*Exercise task*
Please return, character for character, the lines of the records from the one containing "Trace the roads" through the end of the records, including both ends.

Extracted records
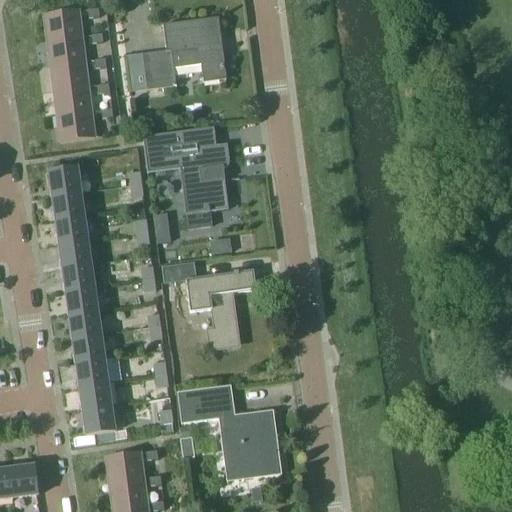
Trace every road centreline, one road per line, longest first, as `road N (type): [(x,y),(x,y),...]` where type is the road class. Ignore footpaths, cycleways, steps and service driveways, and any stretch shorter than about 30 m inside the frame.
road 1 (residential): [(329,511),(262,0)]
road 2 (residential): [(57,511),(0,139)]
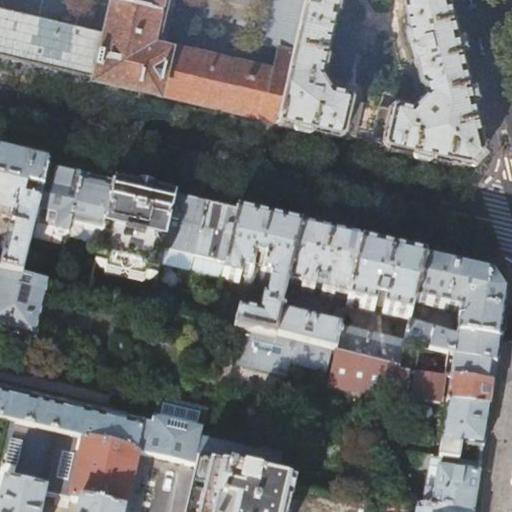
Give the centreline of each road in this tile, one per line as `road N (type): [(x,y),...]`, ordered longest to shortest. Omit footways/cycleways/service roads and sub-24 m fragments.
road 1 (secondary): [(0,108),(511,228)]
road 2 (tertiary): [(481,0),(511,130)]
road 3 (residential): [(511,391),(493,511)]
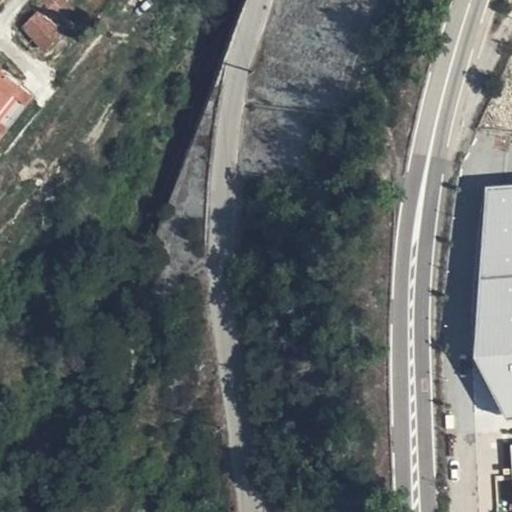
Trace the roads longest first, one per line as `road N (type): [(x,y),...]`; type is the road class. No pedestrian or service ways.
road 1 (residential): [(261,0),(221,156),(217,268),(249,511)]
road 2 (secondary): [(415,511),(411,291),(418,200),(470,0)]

*Correct response*
Trace the roads longest first, one per line as `road N (type): [(x,y),...]`; type is the road class. No pedestrian or service ways.
road 1 (residential): [(261,0),(221,156),(217,268),(249,511)]
road 2 (secondary): [(415,511),(411,291),(418,200),(470,0)]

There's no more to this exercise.